*AIM OF THE EXERCISE*. Each line from the one that contains "C1: 4.7uF (plus" down to the last line of the material should be retyped exactly as it stands.

*GIVEN RECORDS*.
----

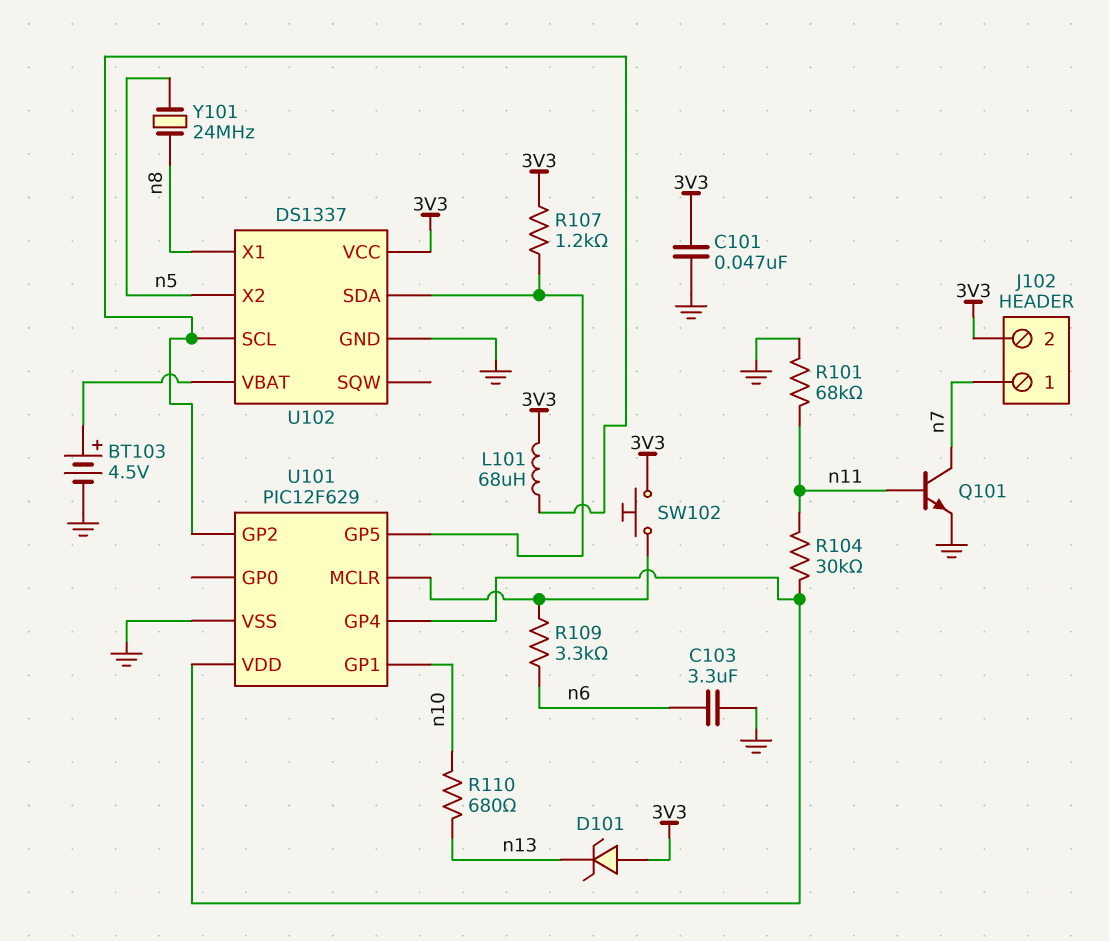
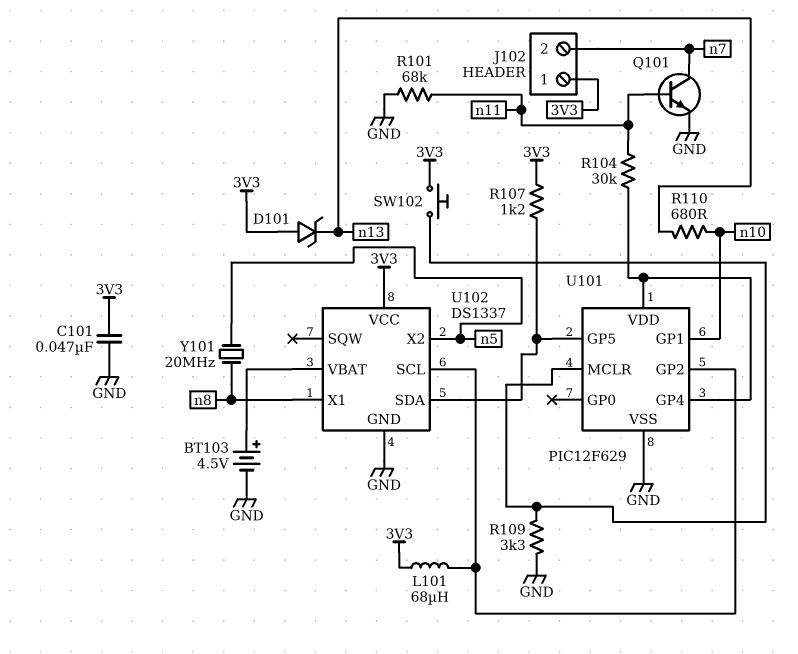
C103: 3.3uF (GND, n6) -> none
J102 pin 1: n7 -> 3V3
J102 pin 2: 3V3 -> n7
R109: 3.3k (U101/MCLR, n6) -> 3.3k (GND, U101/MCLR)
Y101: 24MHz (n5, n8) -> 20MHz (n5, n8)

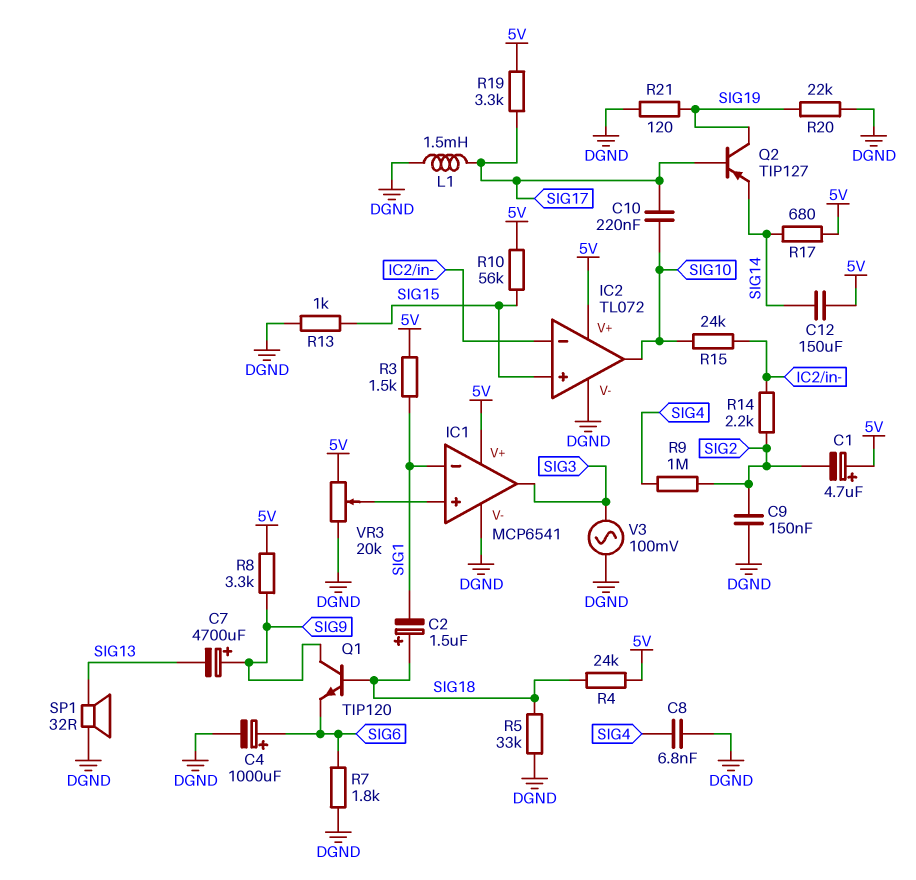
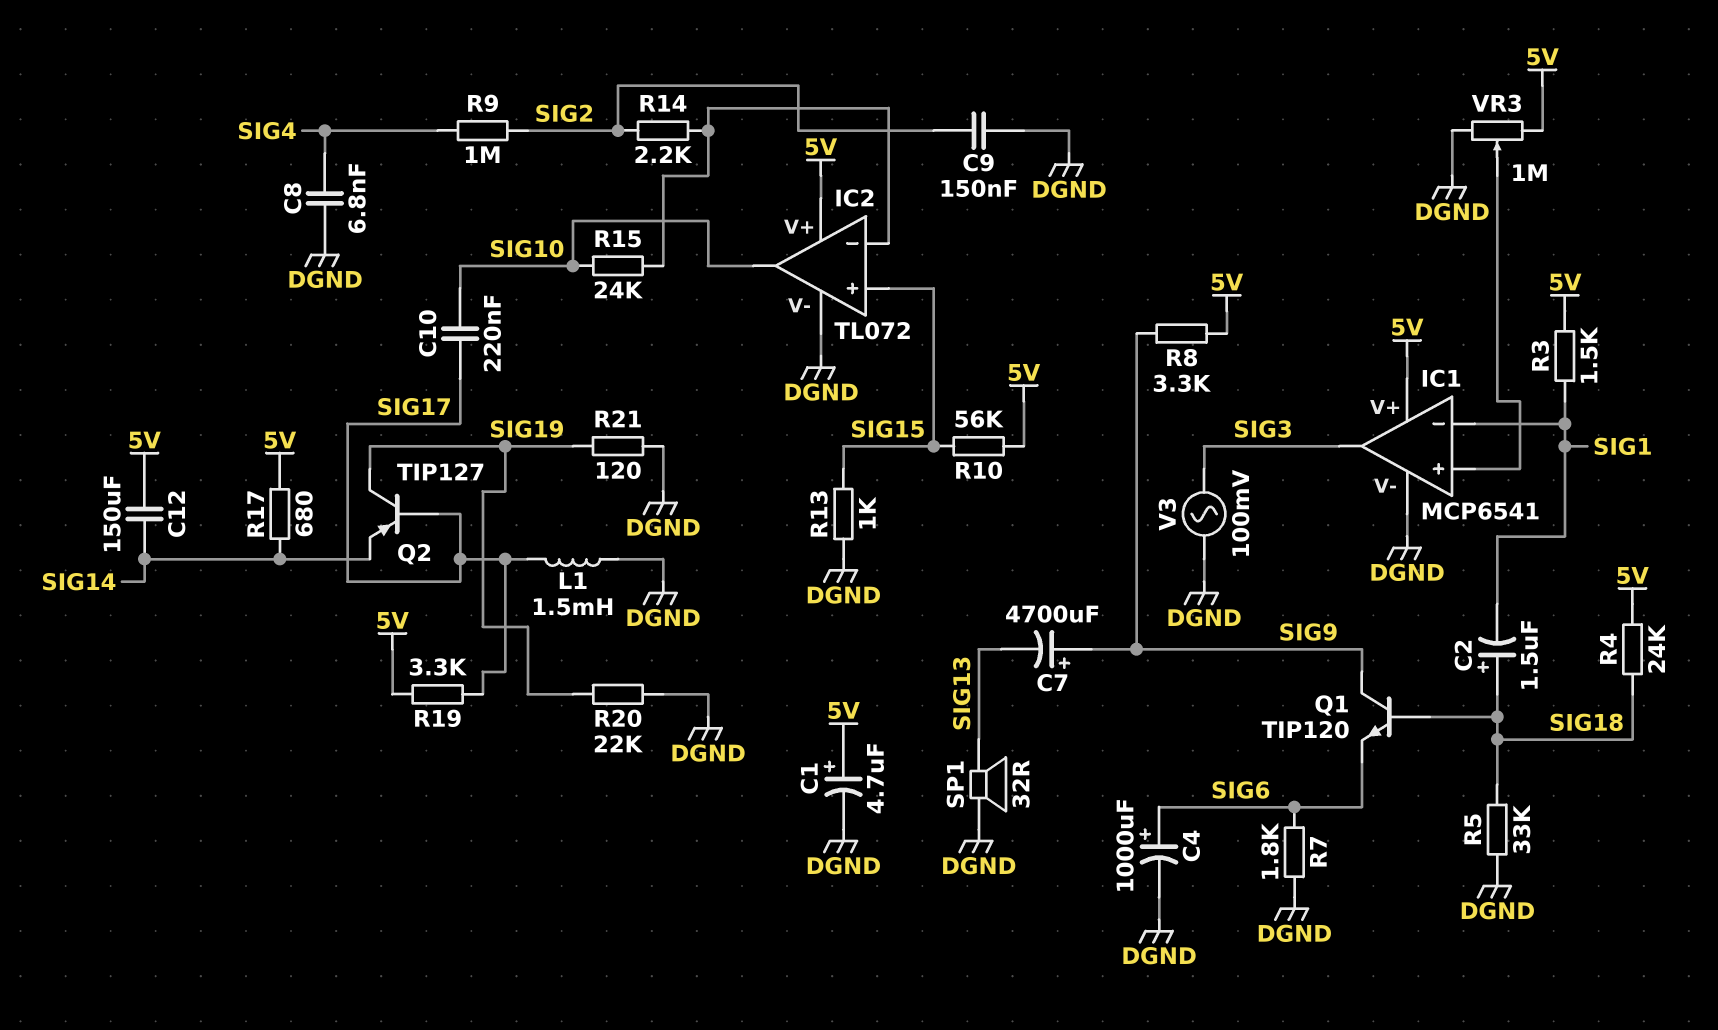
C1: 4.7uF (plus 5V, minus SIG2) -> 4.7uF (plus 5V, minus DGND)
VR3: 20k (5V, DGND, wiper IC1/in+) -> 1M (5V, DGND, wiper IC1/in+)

----

*TASK OUTPUT*.
C1: 4.7uF (plus 5V, minus SIG2) -> 4.7uF (plus 5V, minus DGND)
VR3: 20k (5V, DGND, wiper IC1/in+) -> 1M (5V, DGND, wiper IC1/in+)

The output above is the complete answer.